- Task description -
Of the lines below, count those containing the word "orange". Reply with the number alone.

- Records supplied -

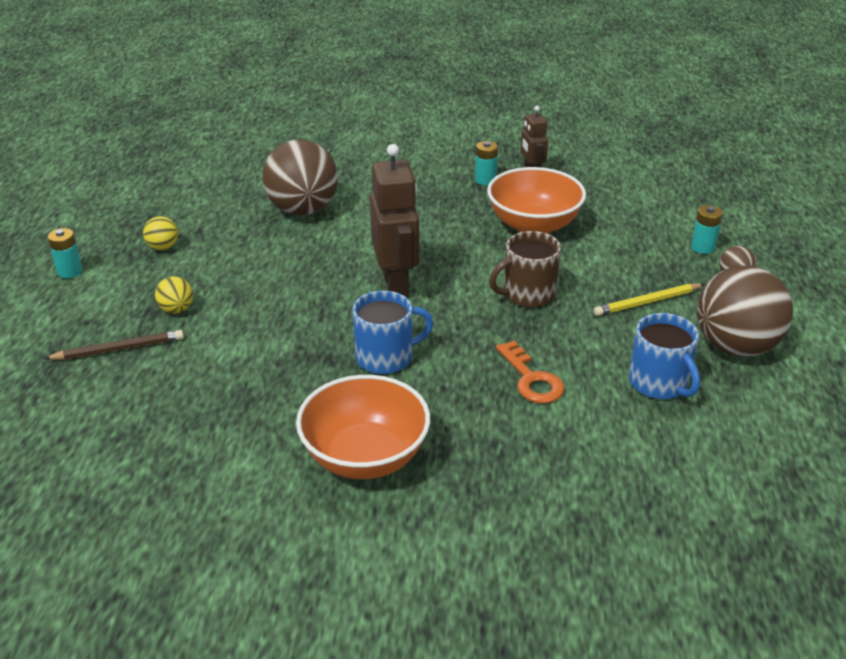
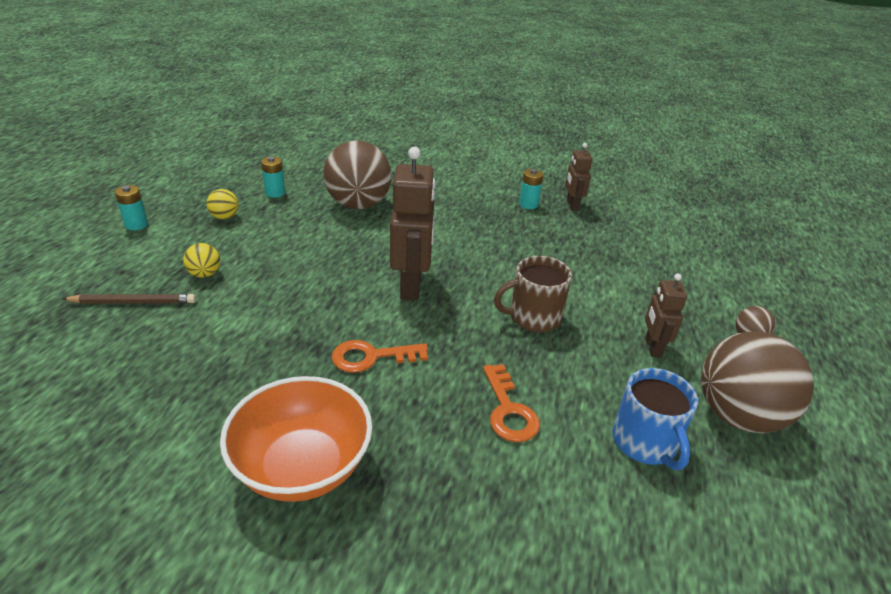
camera: 10 degrees right, 0 degrees up
(386, 357) = (371, 357): blue mug -> orange key
(533, 225) = (560, 252): orange bowl -> none
(647, 302) = (652, 347): yellow pencil -> brown robot
(702, 248) = (721, 301): turquoise battery -> turquoise battery (275, 193)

- Output below -
2